Exactly the line with "R5: 1.5k (GND, n11) -> 4.7k (GND, n11)" and the lines that follow it, through the closing line of the entries, should be restated, with nothing left out or added.

Exercise input section start

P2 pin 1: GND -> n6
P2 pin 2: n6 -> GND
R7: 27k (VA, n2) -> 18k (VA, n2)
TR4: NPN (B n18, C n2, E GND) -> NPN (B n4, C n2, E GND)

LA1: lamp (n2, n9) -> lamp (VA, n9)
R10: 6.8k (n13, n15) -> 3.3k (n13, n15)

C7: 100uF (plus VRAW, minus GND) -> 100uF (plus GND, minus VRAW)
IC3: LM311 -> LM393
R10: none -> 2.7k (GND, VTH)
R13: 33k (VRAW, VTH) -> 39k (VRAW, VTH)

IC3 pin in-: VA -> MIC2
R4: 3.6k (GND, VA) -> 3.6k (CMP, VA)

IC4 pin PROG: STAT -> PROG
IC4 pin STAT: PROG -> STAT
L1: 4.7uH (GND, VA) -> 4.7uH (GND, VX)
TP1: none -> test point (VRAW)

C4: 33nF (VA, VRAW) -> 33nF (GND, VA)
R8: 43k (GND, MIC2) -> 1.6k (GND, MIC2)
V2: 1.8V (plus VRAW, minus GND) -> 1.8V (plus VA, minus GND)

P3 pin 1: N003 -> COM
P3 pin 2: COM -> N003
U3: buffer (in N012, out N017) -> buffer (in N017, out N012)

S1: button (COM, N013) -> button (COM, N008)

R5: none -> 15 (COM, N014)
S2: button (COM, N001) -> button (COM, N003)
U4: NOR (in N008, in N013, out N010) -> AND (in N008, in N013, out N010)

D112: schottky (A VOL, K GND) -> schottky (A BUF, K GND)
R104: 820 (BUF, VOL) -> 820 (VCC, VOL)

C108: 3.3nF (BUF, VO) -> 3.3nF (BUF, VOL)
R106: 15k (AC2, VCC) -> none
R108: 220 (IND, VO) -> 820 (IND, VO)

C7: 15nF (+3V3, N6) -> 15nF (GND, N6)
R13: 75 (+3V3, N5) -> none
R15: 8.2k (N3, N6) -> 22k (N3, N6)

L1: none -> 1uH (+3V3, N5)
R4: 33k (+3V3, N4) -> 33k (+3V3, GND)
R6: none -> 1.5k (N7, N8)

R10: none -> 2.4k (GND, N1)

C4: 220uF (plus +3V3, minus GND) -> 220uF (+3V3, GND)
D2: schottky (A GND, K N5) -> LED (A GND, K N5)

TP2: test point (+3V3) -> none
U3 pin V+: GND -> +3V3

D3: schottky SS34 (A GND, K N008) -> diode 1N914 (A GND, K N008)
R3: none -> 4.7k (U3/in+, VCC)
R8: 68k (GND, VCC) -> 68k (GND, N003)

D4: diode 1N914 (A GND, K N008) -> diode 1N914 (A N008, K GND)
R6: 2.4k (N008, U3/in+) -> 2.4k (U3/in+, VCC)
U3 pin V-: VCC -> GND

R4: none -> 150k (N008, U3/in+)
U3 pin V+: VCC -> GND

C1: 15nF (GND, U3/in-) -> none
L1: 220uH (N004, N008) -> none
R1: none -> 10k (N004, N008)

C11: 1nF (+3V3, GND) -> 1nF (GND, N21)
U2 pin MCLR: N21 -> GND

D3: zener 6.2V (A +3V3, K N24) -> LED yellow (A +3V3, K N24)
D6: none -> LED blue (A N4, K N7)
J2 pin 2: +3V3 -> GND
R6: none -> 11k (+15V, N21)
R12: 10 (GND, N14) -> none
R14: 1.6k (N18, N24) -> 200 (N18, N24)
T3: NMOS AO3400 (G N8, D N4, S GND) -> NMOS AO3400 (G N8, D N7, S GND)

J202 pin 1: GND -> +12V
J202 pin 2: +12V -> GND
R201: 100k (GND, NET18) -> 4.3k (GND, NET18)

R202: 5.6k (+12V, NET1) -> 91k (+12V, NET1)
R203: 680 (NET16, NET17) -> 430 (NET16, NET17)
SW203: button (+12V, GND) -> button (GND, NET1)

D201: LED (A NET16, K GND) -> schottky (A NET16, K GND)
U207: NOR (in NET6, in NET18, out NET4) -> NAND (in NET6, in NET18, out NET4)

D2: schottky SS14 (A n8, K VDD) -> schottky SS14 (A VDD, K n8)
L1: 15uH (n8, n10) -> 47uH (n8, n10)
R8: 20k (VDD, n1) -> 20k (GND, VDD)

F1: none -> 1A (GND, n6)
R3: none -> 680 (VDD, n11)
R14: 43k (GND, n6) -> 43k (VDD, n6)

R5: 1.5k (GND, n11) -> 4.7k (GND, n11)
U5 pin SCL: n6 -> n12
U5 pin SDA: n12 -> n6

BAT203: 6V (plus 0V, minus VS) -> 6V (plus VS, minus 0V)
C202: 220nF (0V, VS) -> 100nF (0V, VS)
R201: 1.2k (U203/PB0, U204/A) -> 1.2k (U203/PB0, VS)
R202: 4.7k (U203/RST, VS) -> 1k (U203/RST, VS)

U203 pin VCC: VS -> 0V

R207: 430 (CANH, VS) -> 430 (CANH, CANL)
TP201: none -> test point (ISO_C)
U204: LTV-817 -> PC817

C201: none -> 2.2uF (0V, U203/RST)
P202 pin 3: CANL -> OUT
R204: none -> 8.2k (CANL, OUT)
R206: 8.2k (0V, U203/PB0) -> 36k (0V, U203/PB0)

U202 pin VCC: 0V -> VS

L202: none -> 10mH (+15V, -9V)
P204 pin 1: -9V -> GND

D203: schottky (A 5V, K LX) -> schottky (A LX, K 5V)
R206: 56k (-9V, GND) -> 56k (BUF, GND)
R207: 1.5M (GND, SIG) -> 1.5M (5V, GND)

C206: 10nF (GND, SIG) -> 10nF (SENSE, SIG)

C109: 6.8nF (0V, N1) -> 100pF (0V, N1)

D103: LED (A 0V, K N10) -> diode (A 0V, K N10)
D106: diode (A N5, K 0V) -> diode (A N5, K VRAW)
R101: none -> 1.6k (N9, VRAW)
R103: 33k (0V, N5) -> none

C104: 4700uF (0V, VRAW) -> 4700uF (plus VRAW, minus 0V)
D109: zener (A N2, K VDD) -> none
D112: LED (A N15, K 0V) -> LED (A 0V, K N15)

Exercise input section end

» Result of this task
R5: 1.5k (GND, n11) -> 4.7k (GND, n11)
U5 pin SCL: n6 -> n12
U5 pin SDA: n12 -> n6

BAT203: 6V (plus 0V, minus VS) -> 6V (plus VS, minus 0V)
C202: 220nF (0V, VS) -> 100nF (0V, VS)
R201: 1.2k (U203/PB0, U204/A) -> 1.2k (U203/PB0, VS)
R202: 4.7k (U203/RST, VS) -> 1k (U203/RST, VS)

U203 pin VCC: VS -> 0V

R207: 430 (CANH, VS) -> 430 (CANH, CANL)
TP201: none -> test point (ISO_C)
U204: LTV-817 -> PC817

C201: none -> 2.2uF (0V, U203/RST)
P202 pin 3: CANL -> OUT
R204: none -> 8.2k (CANL, OUT)
R206: 8.2k (0V, U203/PB0) -> 36k (0V, U203/PB0)

U202 pin VCC: 0V -> VS

L202: none -> 10mH (+15V, -9V)
P204 pin 1: -9V -> GND

D203: schottky (A 5V, K LX) -> schottky (A LX, K 5V)
R206: 56k (-9V, GND) -> 56k (BUF, GND)
R207: 1.5M (GND, SIG) -> 1.5M (5V, GND)

C206: 10nF (GND, SIG) -> 10nF (SENSE, SIG)

C109: 6.8nF (0V, N1) -> 100pF (0V, N1)

D103: LED (A 0V, K N10) -> diode (A 0V, K N10)
D106: diode (A N5, K 0V) -> diode (A N5, K VRAW)
R101: none -> 1.6k (N9, VRAW)
R103: 33k (0V, N5) -> none

C104: 4700uF (0V, VRAW) -> 4700uF (plus VRAW, minus 0V)
D109: zener (A N2, K VDD) -> none
D112: LED (A N15, K 0V) -> LED (A 0V, K N15)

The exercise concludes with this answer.